DATA FOR THE TASK section start

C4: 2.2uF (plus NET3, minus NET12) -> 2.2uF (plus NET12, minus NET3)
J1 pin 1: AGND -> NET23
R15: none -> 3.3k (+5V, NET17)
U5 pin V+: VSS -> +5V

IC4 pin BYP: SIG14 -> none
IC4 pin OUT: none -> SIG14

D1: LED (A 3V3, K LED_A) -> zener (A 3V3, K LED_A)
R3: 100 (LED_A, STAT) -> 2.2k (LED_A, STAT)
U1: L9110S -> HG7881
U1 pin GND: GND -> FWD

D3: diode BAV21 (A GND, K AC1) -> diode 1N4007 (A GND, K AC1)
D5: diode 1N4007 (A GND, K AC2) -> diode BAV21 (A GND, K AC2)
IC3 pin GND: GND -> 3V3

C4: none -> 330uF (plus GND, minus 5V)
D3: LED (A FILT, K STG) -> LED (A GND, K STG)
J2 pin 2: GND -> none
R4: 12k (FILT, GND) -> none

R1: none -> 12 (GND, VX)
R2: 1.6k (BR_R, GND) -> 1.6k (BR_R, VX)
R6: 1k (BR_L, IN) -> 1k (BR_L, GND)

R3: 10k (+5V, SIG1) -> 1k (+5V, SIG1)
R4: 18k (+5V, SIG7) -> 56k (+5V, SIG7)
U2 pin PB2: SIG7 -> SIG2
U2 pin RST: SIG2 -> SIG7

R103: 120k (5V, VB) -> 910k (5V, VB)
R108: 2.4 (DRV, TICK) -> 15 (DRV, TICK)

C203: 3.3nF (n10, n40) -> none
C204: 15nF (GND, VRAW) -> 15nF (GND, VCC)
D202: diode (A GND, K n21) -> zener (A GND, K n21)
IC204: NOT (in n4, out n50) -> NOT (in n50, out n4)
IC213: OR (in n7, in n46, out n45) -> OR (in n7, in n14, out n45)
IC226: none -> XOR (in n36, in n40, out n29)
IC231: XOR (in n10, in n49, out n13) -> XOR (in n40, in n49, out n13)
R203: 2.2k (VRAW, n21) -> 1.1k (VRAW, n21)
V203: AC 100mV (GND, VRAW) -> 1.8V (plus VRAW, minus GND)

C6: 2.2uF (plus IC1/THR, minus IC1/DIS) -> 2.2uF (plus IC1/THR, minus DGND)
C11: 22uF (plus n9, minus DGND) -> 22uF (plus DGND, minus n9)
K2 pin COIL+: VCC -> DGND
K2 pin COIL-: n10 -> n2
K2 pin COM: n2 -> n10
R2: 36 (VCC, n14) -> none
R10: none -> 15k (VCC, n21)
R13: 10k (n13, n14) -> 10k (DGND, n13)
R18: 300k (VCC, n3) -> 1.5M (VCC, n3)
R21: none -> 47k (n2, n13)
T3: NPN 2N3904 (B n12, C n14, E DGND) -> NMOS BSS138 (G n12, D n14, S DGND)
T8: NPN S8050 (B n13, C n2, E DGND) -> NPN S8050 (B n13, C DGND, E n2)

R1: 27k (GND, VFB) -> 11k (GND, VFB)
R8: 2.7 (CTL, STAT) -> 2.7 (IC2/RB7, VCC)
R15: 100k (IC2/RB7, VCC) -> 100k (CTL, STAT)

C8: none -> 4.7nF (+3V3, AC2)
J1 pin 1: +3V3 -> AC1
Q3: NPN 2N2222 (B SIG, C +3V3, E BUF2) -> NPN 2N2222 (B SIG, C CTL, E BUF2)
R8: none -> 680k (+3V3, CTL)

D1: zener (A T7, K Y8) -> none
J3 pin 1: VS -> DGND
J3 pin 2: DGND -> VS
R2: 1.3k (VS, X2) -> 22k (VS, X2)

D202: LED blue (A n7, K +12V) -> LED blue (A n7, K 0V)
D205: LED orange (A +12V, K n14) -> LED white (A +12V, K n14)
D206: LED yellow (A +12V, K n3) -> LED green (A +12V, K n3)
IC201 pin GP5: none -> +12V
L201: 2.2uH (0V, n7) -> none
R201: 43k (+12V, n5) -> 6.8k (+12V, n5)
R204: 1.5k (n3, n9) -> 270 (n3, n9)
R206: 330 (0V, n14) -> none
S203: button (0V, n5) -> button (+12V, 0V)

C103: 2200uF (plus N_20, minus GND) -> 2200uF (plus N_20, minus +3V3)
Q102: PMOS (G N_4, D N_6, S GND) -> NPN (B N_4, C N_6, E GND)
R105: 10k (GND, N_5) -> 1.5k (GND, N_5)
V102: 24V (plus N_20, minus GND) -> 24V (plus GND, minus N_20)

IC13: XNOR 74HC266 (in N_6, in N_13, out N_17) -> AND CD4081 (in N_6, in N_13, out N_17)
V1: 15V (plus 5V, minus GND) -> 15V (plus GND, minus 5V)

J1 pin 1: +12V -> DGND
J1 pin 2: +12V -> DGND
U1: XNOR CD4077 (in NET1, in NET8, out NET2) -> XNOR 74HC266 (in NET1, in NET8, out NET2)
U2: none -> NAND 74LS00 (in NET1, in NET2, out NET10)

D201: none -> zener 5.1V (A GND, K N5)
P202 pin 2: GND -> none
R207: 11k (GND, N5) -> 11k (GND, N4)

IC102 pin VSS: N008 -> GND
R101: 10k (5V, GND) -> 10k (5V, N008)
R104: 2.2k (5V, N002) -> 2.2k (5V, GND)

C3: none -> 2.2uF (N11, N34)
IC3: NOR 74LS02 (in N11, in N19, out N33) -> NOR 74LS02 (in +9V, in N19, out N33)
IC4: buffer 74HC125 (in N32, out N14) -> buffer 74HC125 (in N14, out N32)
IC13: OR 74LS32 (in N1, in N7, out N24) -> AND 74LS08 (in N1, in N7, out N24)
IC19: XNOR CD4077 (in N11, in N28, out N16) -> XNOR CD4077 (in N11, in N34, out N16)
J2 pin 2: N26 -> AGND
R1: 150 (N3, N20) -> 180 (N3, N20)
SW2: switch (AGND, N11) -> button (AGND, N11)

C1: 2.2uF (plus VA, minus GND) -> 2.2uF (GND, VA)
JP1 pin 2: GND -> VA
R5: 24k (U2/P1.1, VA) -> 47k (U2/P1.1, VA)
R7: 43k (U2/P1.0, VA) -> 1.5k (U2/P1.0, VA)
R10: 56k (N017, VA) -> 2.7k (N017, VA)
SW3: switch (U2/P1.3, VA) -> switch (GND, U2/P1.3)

DATA FOR THE TASK section end

§ **WHAT YOU SHOULD DO**
Using the records above, pull out each line where the word "VRAW" occurs.

§ **EXPECTED ANSWER**
C204: 15nF (GND, VRAW) -> 15nF (GND, VCC)
R203: 2.2k (VRAW, n21) -> 1.1k (VRAW, n21)
V203: AC 100mV (GND, VRAW) -> 1.8V (plus VRAW, minus GND)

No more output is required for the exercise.